▶ ASSIGNED TASK:
What is needed is a word-for-word copy of every record below, minus the pictures.

▶ INPUT:
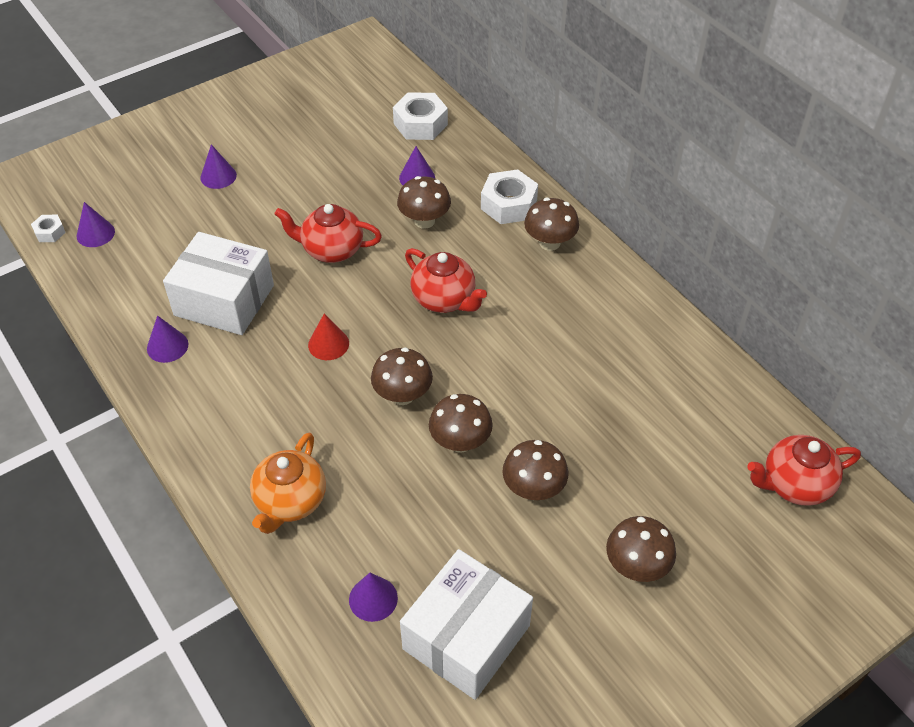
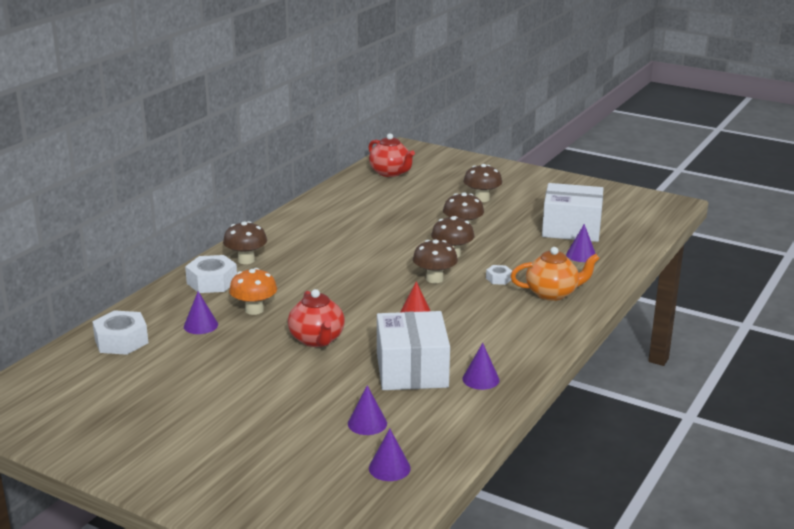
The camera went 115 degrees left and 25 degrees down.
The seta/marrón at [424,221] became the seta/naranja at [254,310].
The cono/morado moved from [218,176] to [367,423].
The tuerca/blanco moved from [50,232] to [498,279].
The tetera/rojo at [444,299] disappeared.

▶ FINAL ANSWER:
The camera went 115 degrees left and 25 degrees down.
The seta/marrón at [424,221] became the seta/naranja at [254,310].
The cono/morado moved from [218,176] to [367,423].
The tuerca/blanco moved from [50,232] to [498,279].
The tetera/rojo at [444,299] disappeared.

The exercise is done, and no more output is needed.